------ LISTED RECORDS ------

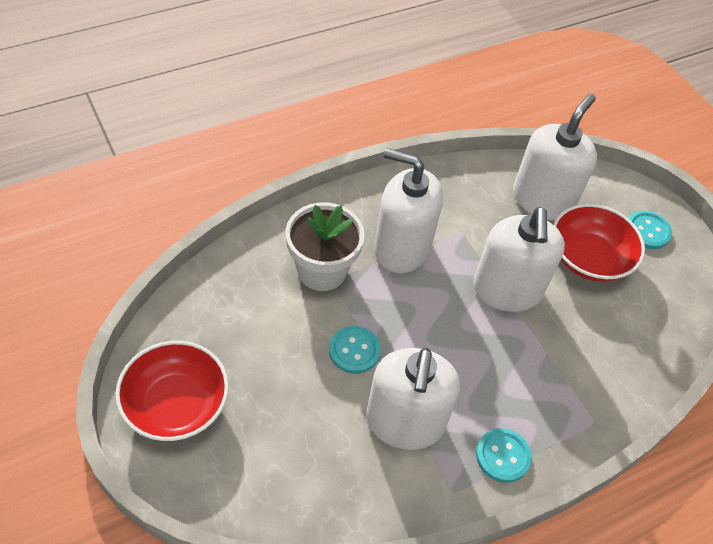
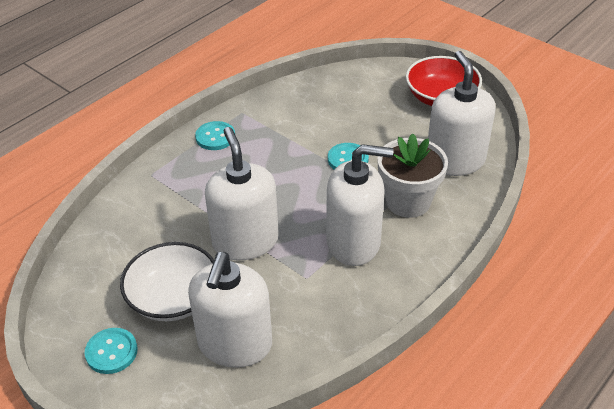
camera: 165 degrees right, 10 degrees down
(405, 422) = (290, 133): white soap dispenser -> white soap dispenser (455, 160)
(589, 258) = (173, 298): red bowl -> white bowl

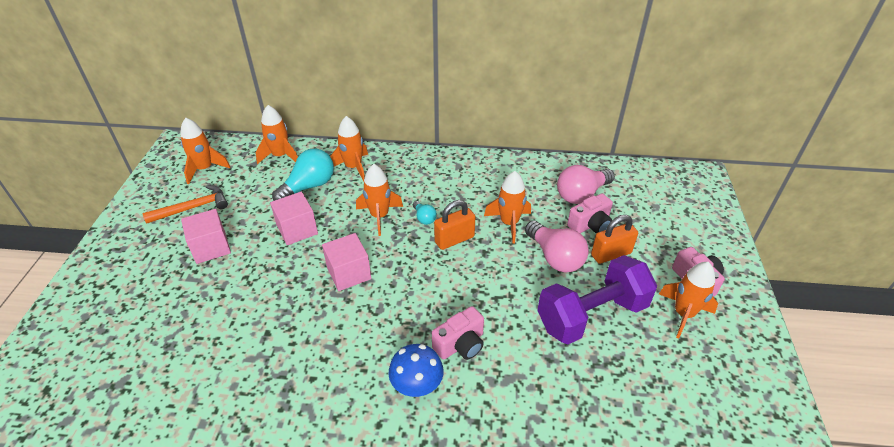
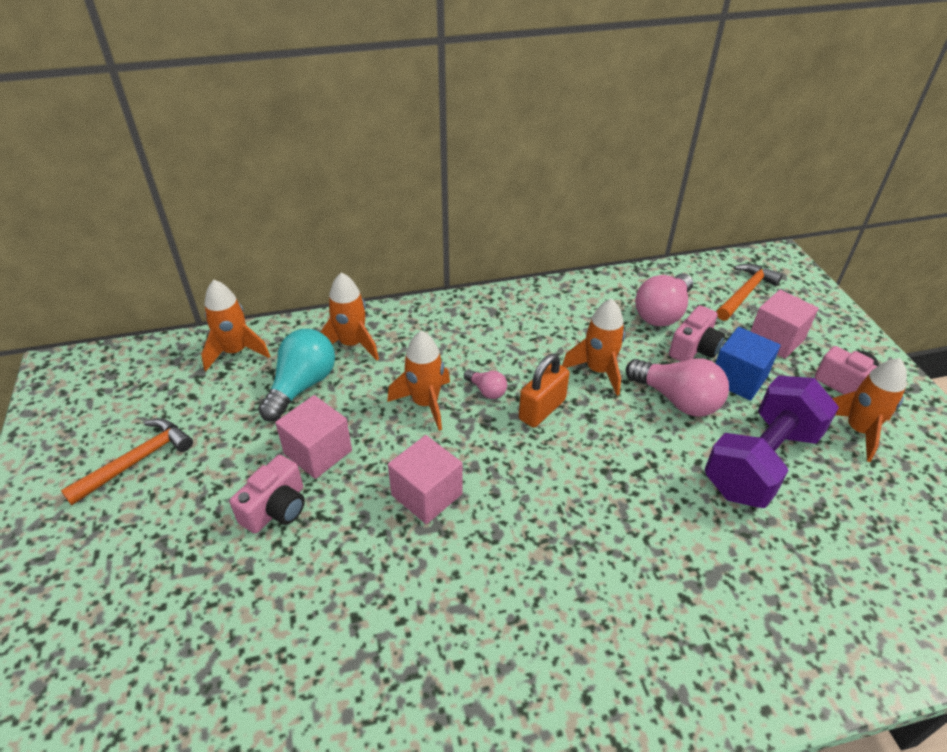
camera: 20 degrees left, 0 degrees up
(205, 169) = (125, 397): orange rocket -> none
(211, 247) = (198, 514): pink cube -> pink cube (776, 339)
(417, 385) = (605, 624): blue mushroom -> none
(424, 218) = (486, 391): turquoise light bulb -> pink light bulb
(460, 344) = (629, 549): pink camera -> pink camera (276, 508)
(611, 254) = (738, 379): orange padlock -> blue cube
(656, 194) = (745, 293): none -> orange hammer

------

> **WHAT TO PRODUCE**
Using the material above, set down every line exactly, but skip the pictures.

> **SOLUTION TO THE PROBLEM**
camera: 165 degrees right, 10 degrees down
(405, 422) = (290, 133): white soap dispenser -> white soap dispenser (455, 160)
(589, 258) = (173, 298): red bowl -> white bowl

camera: 20 degrees left, 0 degrees up
(205, 169) = (125, 397): orange rocket -> none
(211, 247) = (198, 514): pink cube -> pink cube (776, 339)
(417, 385) = (605, 624): blue mushroom -> none
(424, 218) = (486, 391): turquoise light bulb -> pink light bulb
(460, 344) = (629, 549): pink camera -> pink camera (276, 508)
(611, 254) = (738, 379): orange padlock -> blue cube
(656, 194) = (745, 293): none -> orange hammer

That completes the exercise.